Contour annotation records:

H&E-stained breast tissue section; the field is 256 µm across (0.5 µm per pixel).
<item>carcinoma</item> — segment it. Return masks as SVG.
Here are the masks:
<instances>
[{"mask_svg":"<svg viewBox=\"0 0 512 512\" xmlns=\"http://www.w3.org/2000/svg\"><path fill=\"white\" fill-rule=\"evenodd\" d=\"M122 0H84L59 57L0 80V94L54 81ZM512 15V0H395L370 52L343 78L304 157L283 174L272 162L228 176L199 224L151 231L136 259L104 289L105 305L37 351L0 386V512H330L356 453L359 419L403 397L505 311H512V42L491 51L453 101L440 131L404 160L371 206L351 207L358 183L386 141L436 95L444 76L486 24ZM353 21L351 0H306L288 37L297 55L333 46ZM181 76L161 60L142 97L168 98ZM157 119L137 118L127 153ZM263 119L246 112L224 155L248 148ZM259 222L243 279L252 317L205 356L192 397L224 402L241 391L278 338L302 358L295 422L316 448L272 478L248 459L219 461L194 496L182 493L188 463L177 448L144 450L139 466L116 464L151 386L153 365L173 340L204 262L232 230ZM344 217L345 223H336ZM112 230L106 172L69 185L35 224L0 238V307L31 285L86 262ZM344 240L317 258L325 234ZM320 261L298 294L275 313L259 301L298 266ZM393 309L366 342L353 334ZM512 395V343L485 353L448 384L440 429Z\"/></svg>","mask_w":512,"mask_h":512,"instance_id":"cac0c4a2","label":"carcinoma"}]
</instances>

Problem to solve: Go through the listing and print each line exactly as it appears.

Result:
H&E-stained breast tissue section; the field is 256 µm across (0.5 µm per pixel).
<item>carcinoma</item> — segment it. Return masks as SVG.
Here are the masks:
<instances>
[{"mask_svg":"<svg viewBox=\"0 0 512 512\" xmlns=\"http://www.w3.org/2000/svg\"><path fill=\"white\" fill-rule=\"evenodd\" d=\"M122 0H84L59 57L0 80V94L54 81ZM512 15V0H395L370 52L343 78L304 157L283 174L272 162L228 176L199 224L151 231L136 259L104 289L105 305L37 351L0 386V512H330L356 453L359 419L403 397L505 311H512V42L491 51L453 101L440 131L404 160L371 206L351 207L358 183L386 141L436 95L444 76L486 24ZM353 21L351 0H306L288 37L297 55L333 46ZM181 76L161 60L142 97L168 98ZM157 119L137 118L127 153ZM263 119L246 112L224 155L248 148ZM259 222L243 279L252 317L205 356L192 397L224 402L241 391L278 338L302 358L295 422L316 448L272 478L248 459L219 461L194 496L182 493L188 463L177 448L144 450L139 466L116 464L151 386L153 365L173 340L204 262L232 230ZM344 217L345 223H336ZM112 230L106 172L69 185L35 224L0 238V307L31 285L86 262ZM344 240L317 258L325 234ZM320 261L298 294L275 313L259 301L298 266ZM393 309L366 342L353 334ZM512 395V343L485 353L448 384L440 429Z\"/></svg>","mask_w":512,"mask_h":512,"instance_id":"cac0c4a2","label":"carcinoma"}]
</instances>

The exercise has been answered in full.